Records to use
* * *

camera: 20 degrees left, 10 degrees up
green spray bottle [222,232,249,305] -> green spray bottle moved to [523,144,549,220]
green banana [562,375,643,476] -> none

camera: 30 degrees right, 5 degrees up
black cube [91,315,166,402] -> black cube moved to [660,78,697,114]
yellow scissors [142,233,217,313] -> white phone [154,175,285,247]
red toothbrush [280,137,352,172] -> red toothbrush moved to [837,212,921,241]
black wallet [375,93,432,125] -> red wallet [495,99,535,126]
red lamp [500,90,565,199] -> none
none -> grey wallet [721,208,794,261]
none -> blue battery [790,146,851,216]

* * *

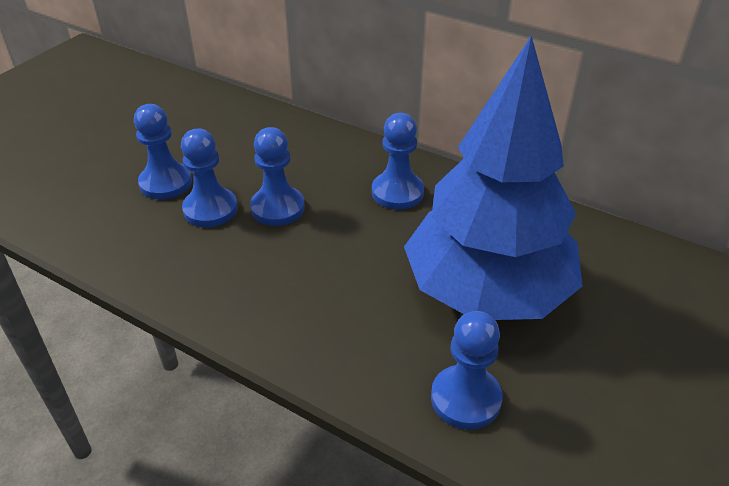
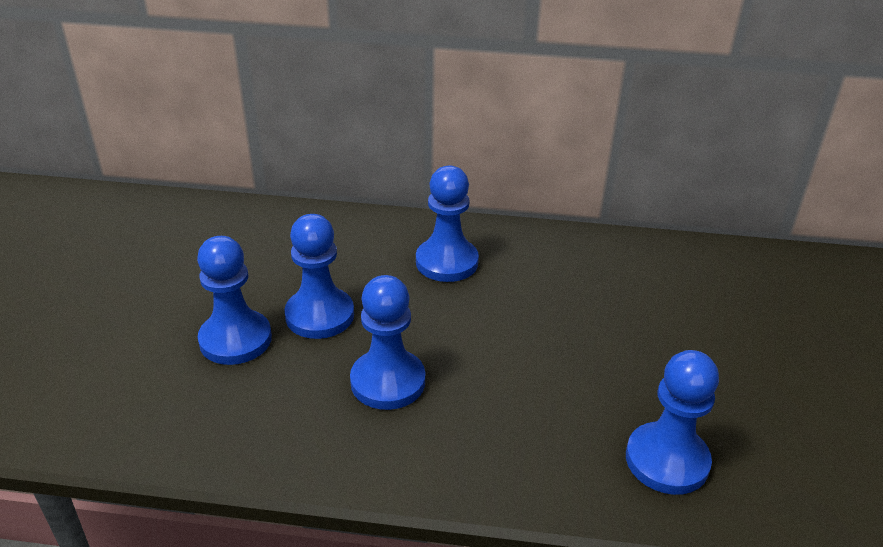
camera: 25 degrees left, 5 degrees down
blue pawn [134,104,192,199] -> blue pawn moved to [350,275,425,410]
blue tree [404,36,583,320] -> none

* * *

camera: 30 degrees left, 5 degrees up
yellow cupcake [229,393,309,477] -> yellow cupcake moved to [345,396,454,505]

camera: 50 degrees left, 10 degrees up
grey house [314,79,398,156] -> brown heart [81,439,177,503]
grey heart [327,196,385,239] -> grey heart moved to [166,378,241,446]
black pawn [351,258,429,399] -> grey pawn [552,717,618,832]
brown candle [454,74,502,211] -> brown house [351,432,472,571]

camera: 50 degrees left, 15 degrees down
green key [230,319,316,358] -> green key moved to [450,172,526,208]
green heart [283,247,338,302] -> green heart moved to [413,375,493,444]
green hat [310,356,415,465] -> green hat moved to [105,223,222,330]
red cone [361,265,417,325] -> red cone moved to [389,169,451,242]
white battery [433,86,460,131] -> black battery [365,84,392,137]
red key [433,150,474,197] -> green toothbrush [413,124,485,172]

* * *

What the task asks
Where the string "down" turns up in a line of the data above, copy that whole line.

Exercise answer
camera: 25 degrees left, 5 degrees down
camera: 50 degrees left, 15 degrees down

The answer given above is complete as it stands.